BEGIN MATERIAL TO PROCESS
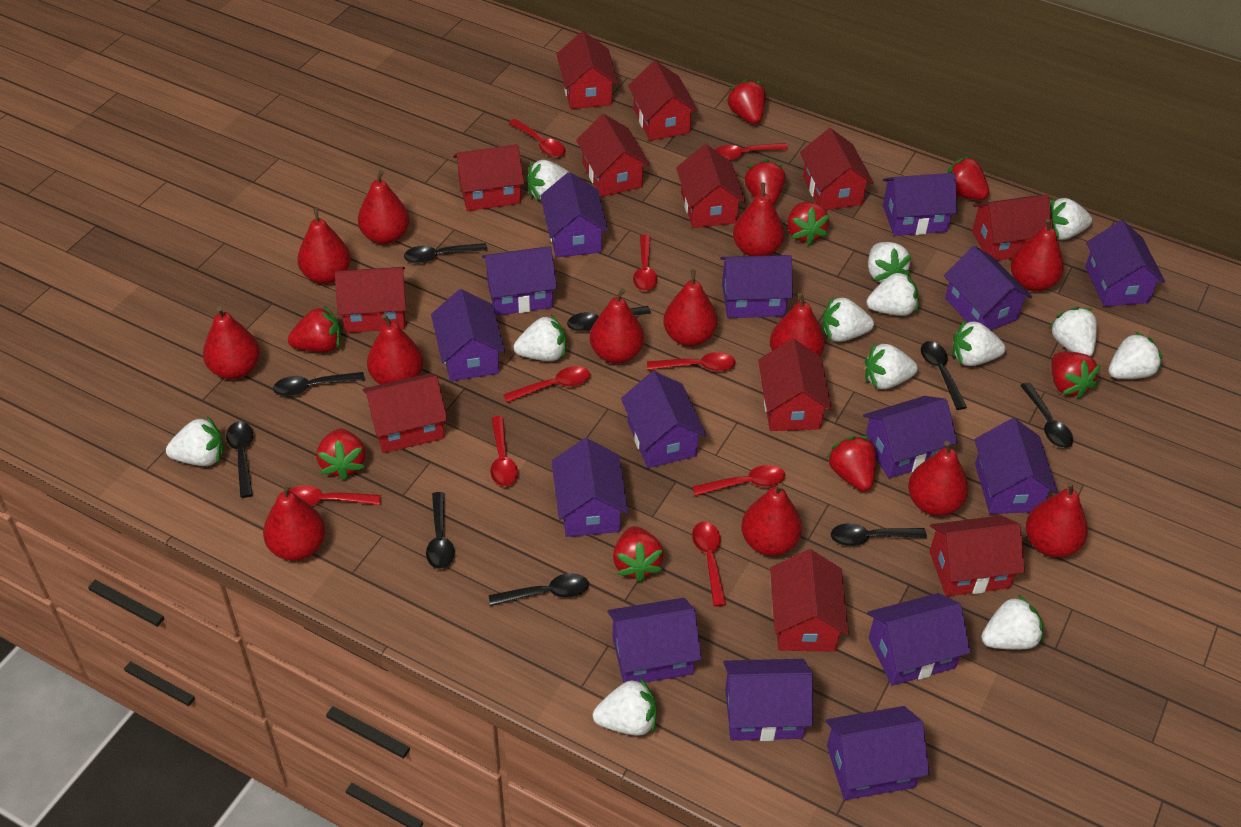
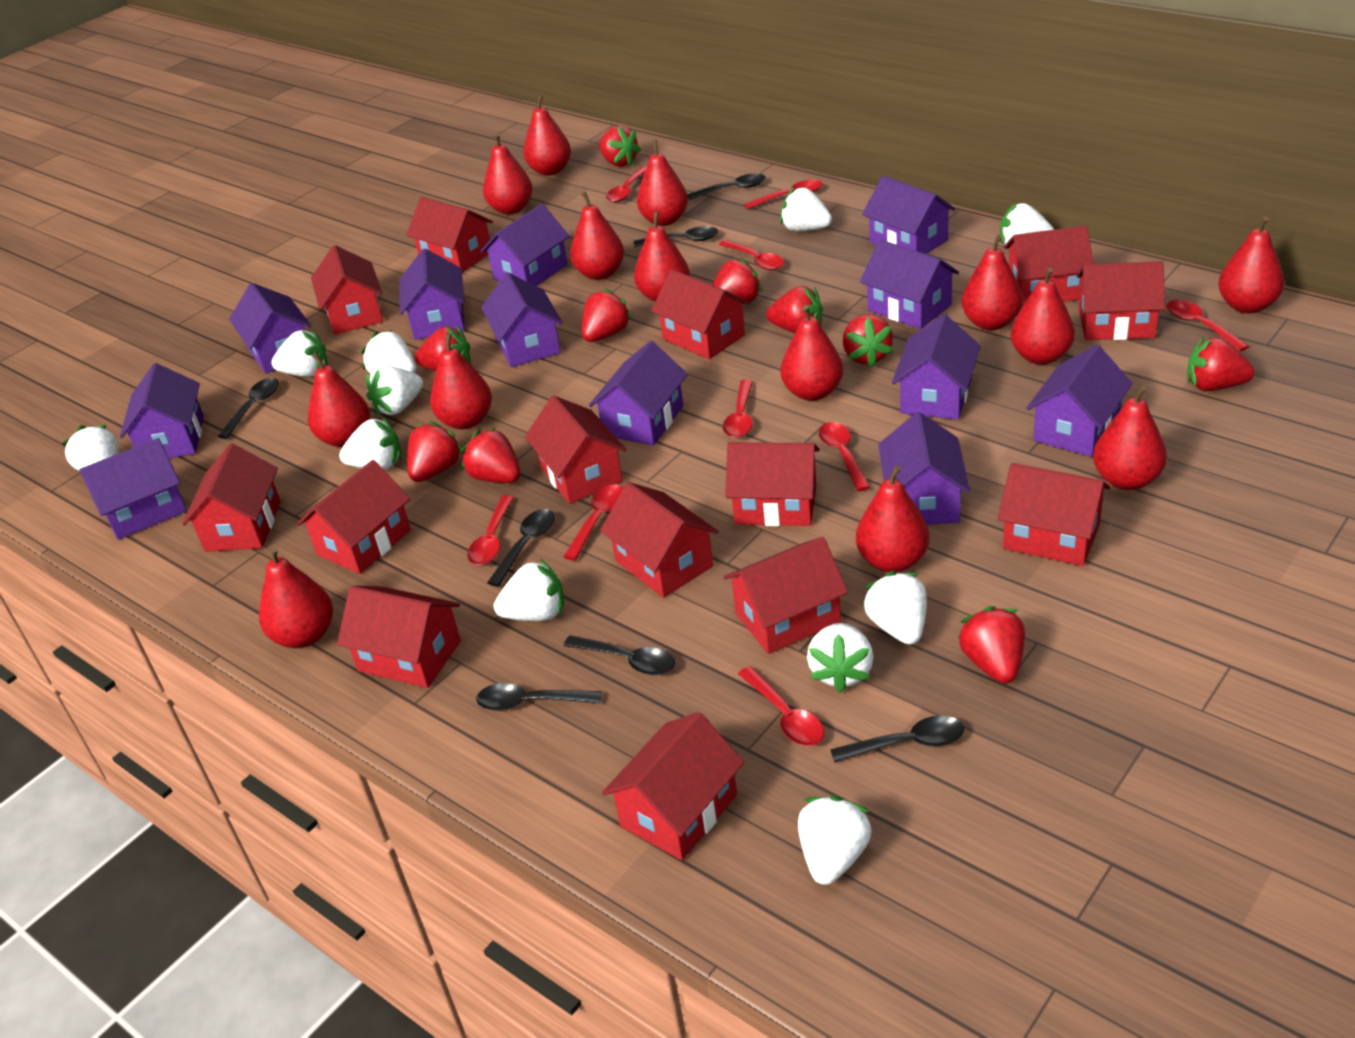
black spoon: 9 -> 7
purple house: 15 -> 12
red house: 12 -> 14
red pear: 13 -> 14
red strawberry: 9 -> 10
white strawberry: 13 -> 11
END MATERIAL TO PROCESS
TO DO »
Reproduce the data exactly as it appears above. Pictures are to be left out.

ANSWER TO THE EXERCISE »
black spoon: 9 -> 7
purple house: 15 -> 12
red house: 12 -> 14
red pear: 13 -> 14
red strawberry: 9 -> 10
white strawberry: 13 -> 11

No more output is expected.